**DATA EXTRACT:**

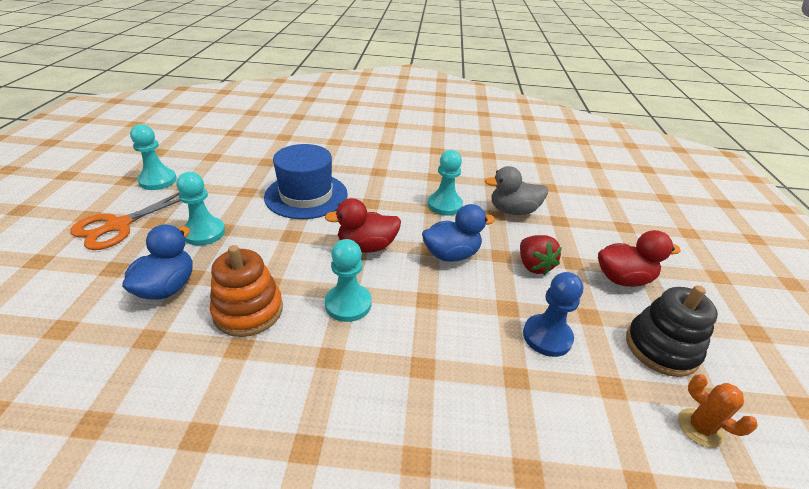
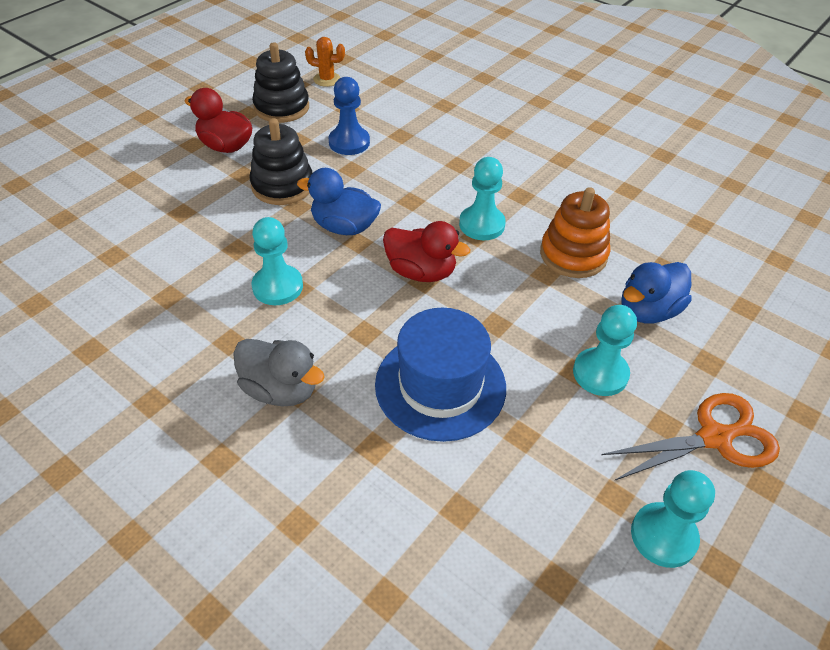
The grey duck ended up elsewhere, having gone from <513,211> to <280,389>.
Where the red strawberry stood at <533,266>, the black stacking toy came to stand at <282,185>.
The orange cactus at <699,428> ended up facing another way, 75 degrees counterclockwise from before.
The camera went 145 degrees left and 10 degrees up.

==

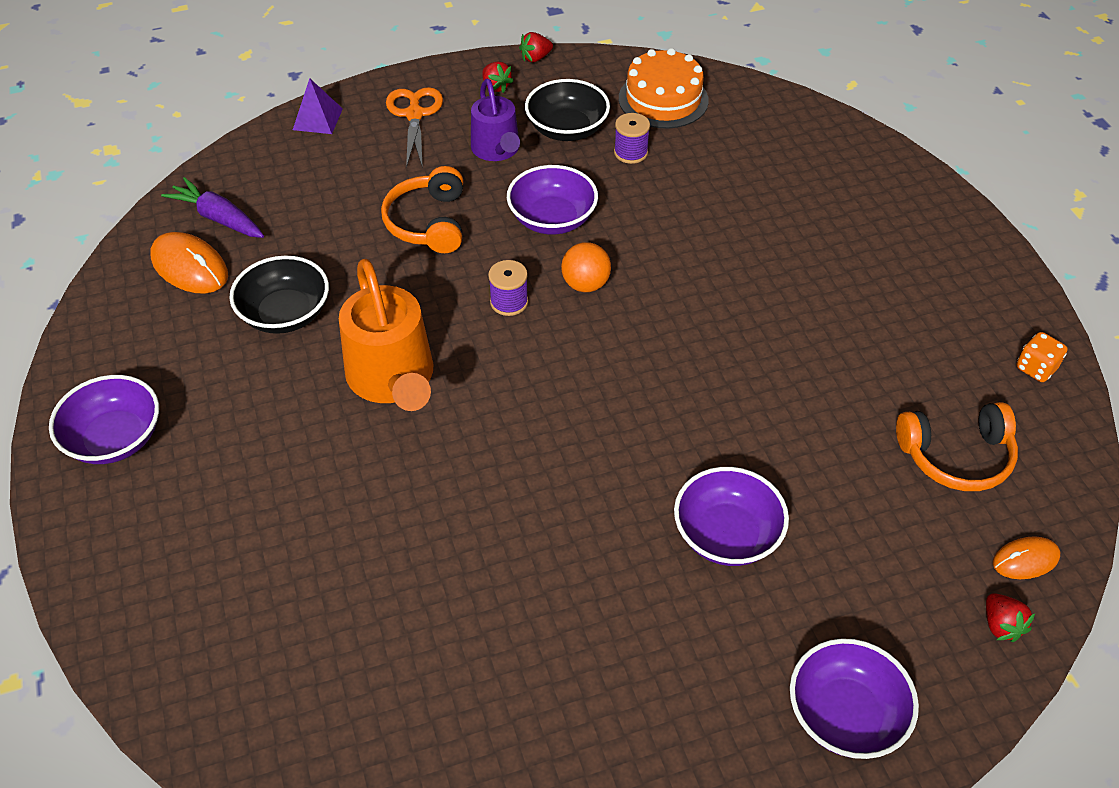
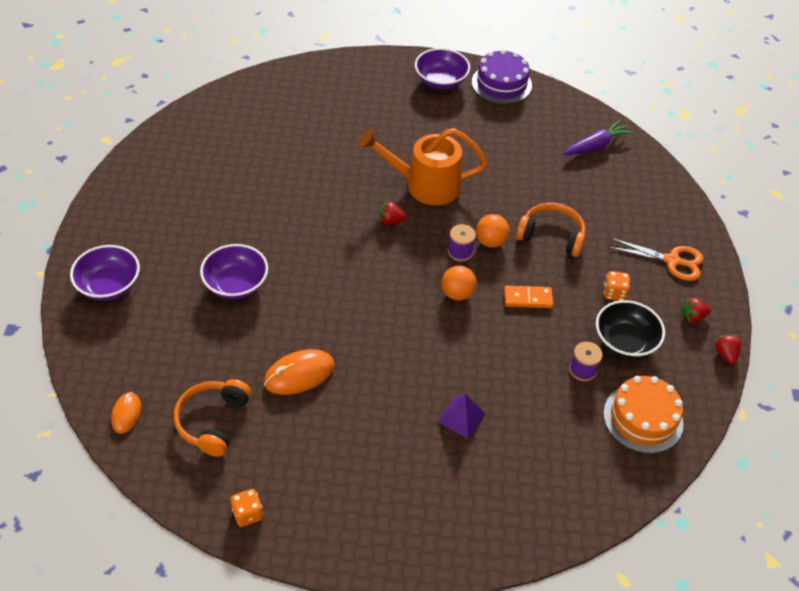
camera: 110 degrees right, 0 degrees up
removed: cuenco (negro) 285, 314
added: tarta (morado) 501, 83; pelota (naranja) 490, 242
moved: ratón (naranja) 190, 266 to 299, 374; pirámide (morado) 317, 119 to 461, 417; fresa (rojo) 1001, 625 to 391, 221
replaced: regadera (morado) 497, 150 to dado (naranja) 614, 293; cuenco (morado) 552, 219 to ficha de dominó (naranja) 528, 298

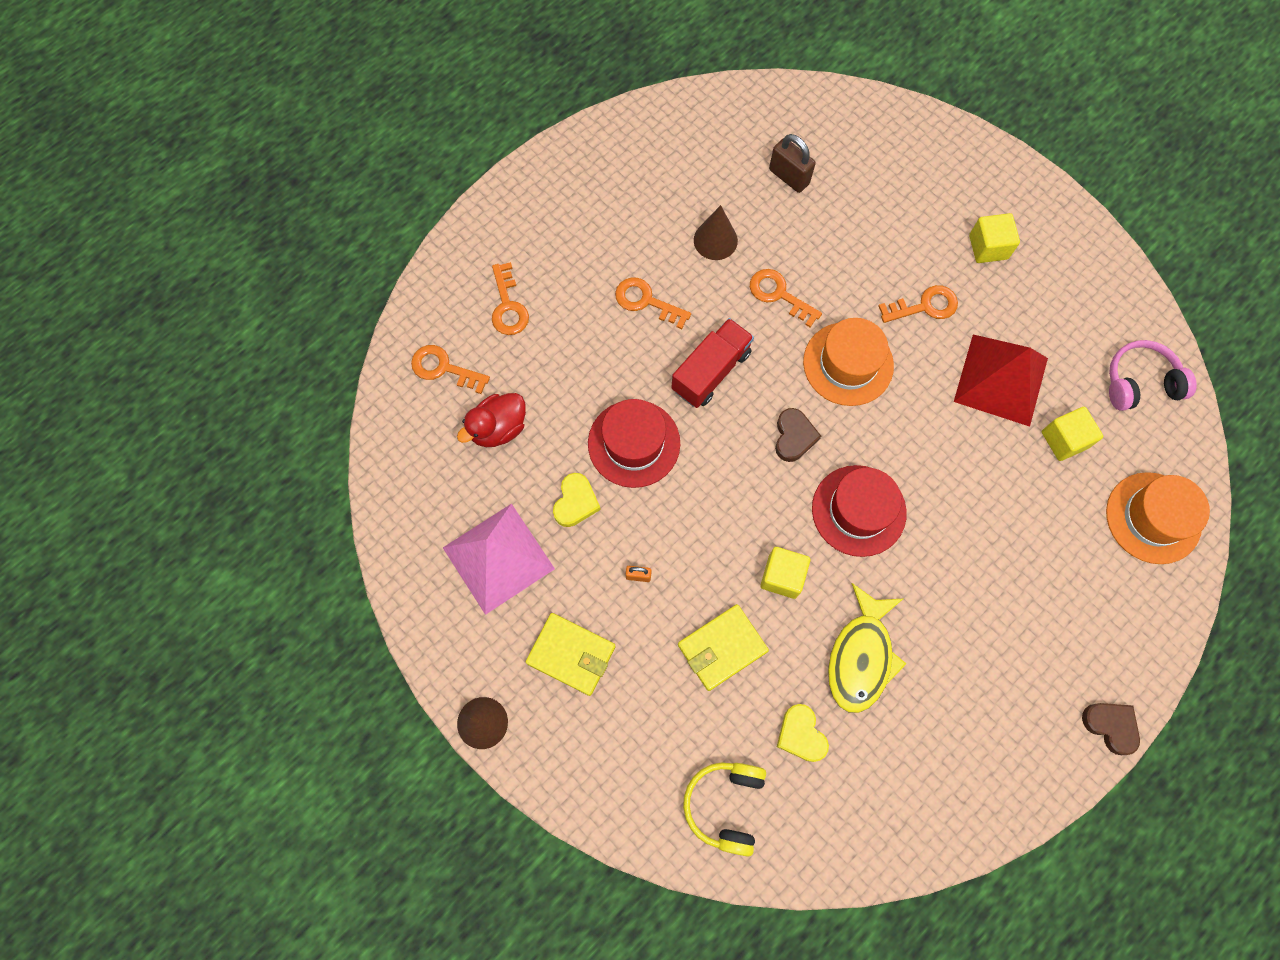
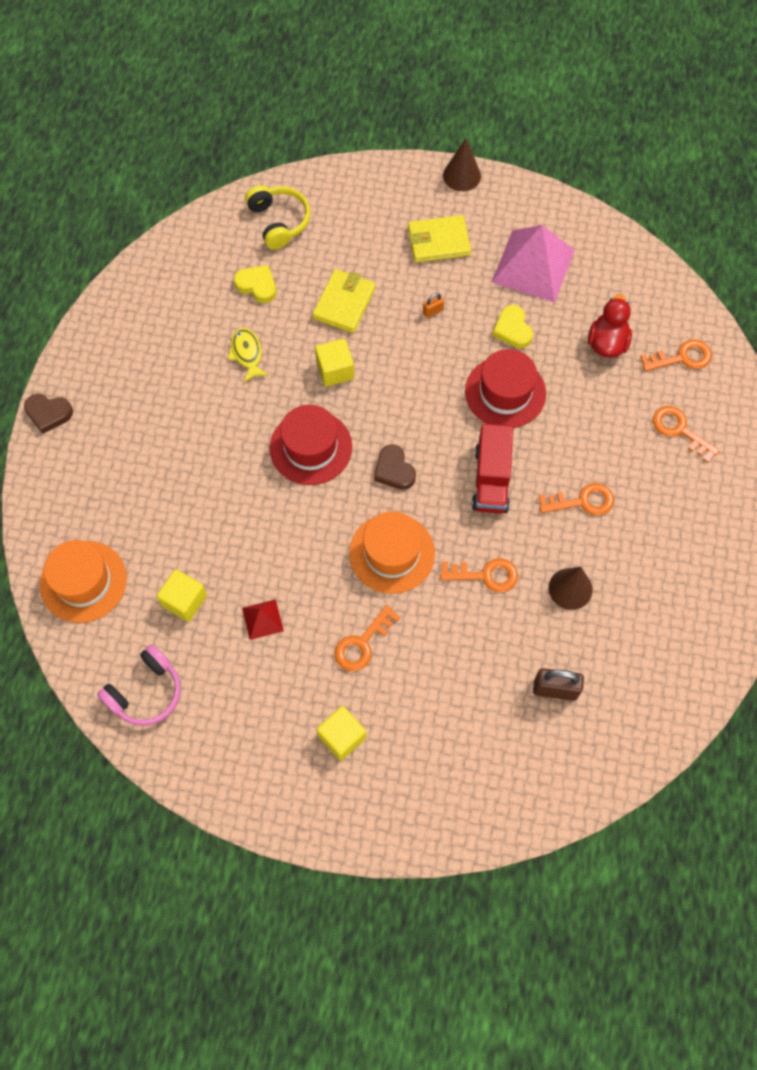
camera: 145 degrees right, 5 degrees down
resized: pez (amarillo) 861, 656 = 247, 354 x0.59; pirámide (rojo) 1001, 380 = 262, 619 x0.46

**YOUR OBJECTIVE:** Working from the material above, retype exactly the lines from the one with "camera: 110 degrees right, 0 degrees up" through the one with "moved: ratón (naranja)", both included, and only those lines.

**RESULT BELOW:**
camera: 110 degrees right, 0 degrees up
removed: cuenco (negro) 285, 314
added: tarta (morado) 501, 83; pelota (naranja) 490, 242
moved: ratón (naranja) 190, 266 to 299, 374; pirámide (morado) 317, 119 to 461, 417; fresa (rojo) 1001, 625 to 391, 221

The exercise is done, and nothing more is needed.